**EXERCISE INSTRUCTIONS**
This exercise calls for the line with "white cross: (205, 234) -> (116, 95), moved", the line with "pink arrow: (83, 183) -> (55, 179), moved", and all lines between them in the material below, output exactly and with no other lines.

((

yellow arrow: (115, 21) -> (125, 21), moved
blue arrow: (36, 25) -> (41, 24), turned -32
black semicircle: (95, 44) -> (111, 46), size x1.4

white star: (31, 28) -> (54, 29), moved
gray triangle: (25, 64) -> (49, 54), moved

))
((

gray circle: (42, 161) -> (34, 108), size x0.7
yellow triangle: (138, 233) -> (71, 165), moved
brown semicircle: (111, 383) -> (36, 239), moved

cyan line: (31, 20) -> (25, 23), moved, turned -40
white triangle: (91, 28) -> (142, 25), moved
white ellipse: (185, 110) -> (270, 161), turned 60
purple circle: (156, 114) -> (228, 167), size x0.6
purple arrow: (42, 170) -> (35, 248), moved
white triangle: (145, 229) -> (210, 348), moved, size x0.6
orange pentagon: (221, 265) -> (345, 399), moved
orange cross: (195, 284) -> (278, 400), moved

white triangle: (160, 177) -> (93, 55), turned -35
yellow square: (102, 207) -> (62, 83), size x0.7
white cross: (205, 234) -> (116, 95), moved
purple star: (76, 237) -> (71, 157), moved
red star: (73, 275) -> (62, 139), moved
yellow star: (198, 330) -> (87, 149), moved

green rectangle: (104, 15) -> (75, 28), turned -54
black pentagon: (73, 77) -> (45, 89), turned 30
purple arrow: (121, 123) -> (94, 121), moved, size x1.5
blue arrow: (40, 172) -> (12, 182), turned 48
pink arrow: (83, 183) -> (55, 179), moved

))

**SOLUTION BELOW**
white cross: (205, 234) -> (116, 95), moved
purple star: (76, 237) -> (71, 157), moved
red star: (73, 275) -> (62, 139), moved
yellow star: (198, 330) -> (87, 149), moved

green rectangle: (104, 15) -> (75, 28), turned -54
black pentagon: (73, 77) -> (45, 89), turned 30
purple arrow: (121, 123) -> (94, 121), moved, size x1.5
blue arrow: (40, 172) -> (12, 182), turned 48
pink arrow: (83, 183) -> (55, 179), moved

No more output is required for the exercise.